GIVEN DATA:
——
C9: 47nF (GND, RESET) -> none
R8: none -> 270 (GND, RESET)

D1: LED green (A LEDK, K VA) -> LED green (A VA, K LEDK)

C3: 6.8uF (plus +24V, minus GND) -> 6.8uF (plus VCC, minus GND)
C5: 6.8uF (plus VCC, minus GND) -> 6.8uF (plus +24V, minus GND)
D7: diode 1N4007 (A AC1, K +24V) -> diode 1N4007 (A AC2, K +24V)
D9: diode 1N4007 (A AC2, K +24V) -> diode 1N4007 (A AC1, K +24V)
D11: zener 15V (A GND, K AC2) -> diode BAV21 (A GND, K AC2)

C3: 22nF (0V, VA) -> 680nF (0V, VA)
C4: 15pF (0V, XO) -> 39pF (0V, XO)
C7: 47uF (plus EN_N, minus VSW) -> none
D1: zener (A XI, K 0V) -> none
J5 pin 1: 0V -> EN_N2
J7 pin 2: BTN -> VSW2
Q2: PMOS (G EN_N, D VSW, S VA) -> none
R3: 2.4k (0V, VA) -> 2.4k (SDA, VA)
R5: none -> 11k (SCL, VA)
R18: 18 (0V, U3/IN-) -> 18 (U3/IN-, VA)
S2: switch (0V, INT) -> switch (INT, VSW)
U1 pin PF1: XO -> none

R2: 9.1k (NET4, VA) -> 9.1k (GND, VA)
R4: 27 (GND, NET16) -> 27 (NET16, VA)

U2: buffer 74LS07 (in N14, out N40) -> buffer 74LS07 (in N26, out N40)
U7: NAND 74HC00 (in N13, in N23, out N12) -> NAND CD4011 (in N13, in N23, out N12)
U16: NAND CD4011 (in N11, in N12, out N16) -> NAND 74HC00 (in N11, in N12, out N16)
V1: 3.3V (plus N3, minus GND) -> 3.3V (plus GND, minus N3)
——
Every line above with the word "RESET" is to be copied out.

C9: 47nF (GND, RESET) -> none
R8: none -> 270 (GND, RESET)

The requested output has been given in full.